GIVEN DATA Start Marker

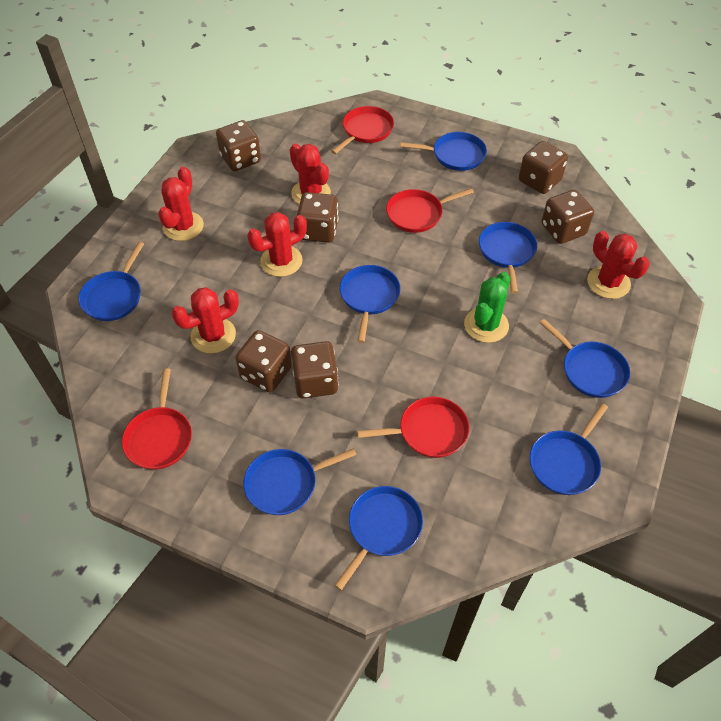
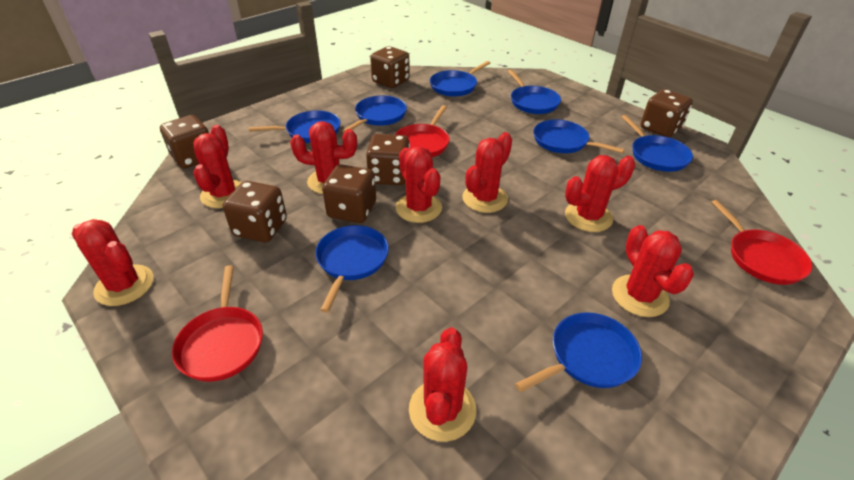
green cactus: 1 -> 0
red cactus: 5 -> 8
red pan: 4 -> 3

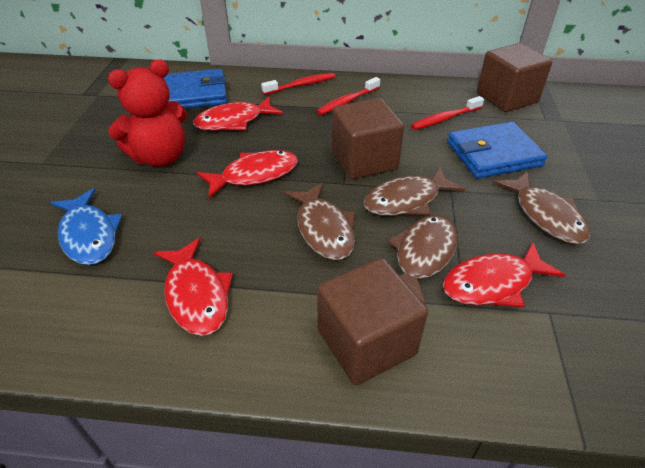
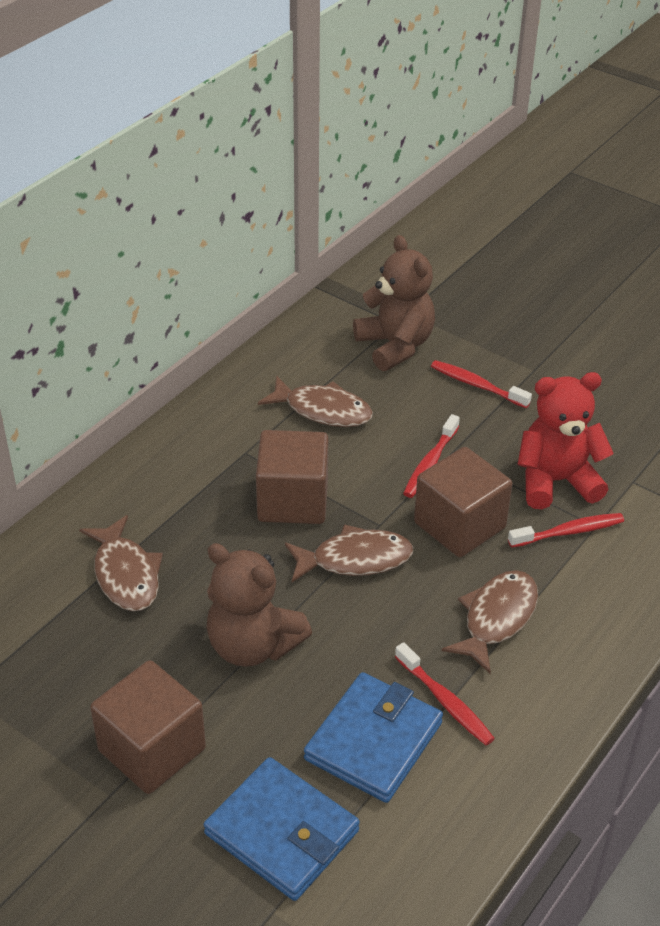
blue fish: 1 -> 0
brown teddy bear: 0 -> 2
red fish: 4 -> 0
red toothbrush: 3 -> 4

GIVEN DATA End Marker

● **EXERCISE REQUIREMENTS**
The result should be the full set of entries above, restated exactly and without images.

● **RESULT OF THE EXERCISE**
green cactus: 1 -> 0
red cactus: 5 -> 8
red pan: 4 -> 3

blue fish: 1 -> 0
brown teddy bear: 0 -> 2
red fish: 4 -> 0
red toothbrush: 3 -> 4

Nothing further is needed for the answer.